Task statement
Reproduce the entries verbatim; no pictures.

☆ ☆ ☆

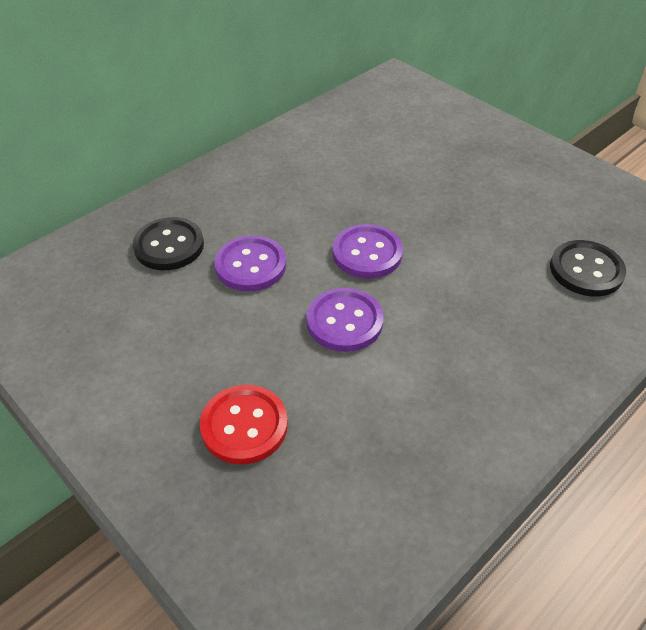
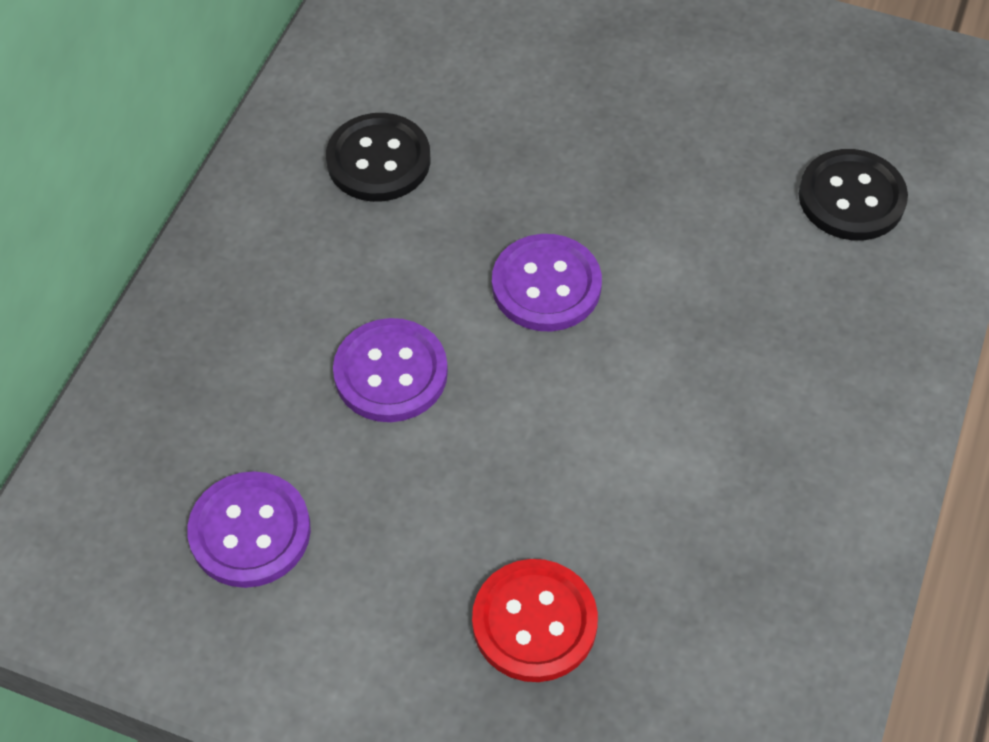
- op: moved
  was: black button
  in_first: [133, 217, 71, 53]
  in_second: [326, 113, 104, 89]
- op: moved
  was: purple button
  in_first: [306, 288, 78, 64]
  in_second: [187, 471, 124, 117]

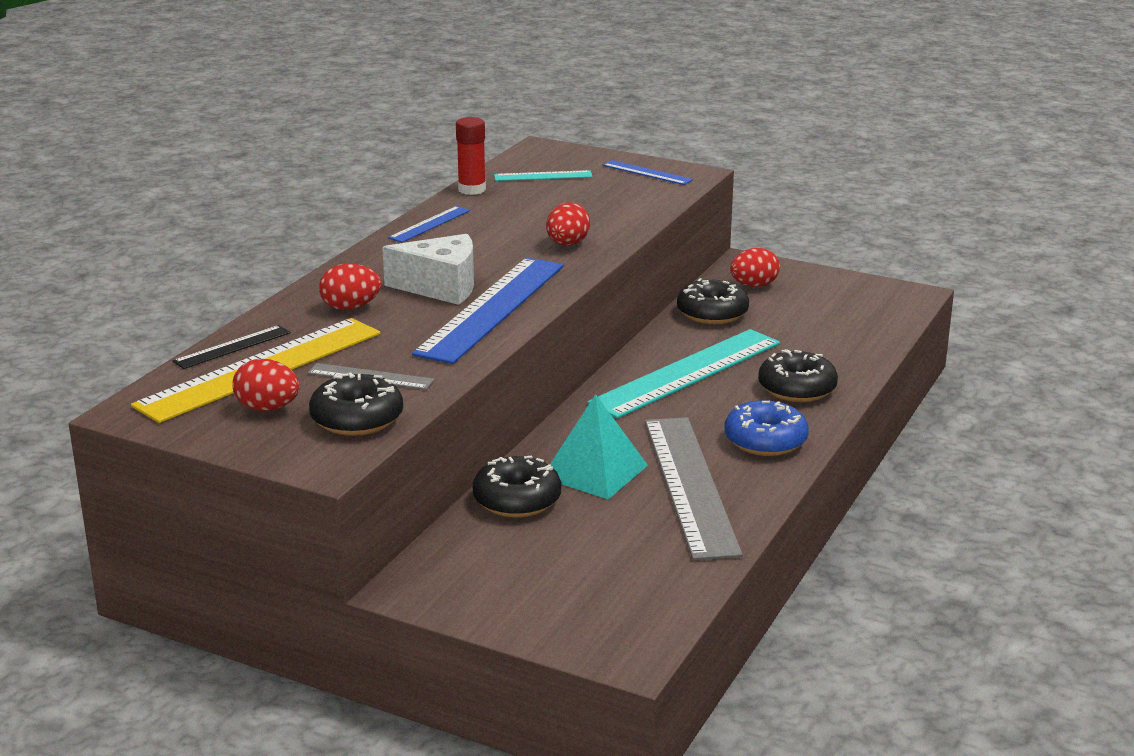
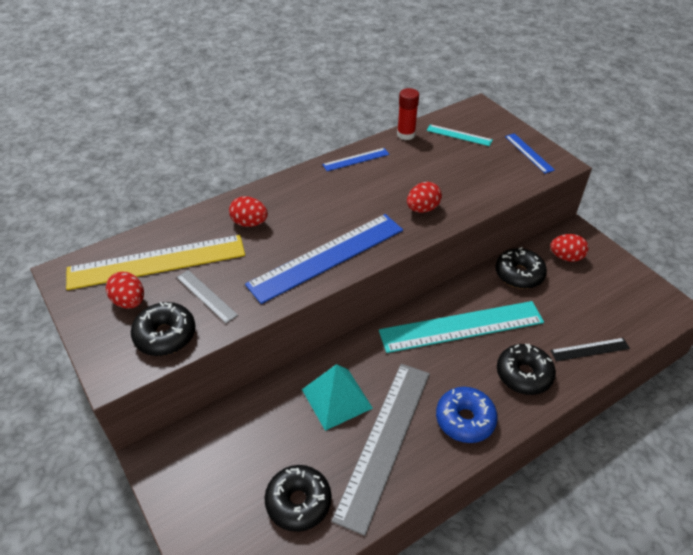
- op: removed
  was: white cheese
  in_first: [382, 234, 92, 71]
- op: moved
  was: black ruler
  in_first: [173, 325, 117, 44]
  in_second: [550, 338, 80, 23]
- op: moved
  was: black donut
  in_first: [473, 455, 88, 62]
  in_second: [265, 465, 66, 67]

☆ ☆ ☆

Reply
- op: moved
  was: black button
  in_first: [133, 217, 71, 53]
  in_second: [326, 113, 104, 89]
- op: moved
  was: purple button
  in_first: [306, 288, 78, 64]
  in_second: [187, 471, 124, 117]

- op: removed
  was: white cheese
  in_first: [382, 234, 92, 71]
- op: moved
  was: black ruler
  in_first: [173, 325, 117, 44]
  in_second: [550, 338, 80, 23]
- op: moved
  was: black donut
  in_first: [473, 455, 88, 62]
  in_second: [265, 465, 66, 67]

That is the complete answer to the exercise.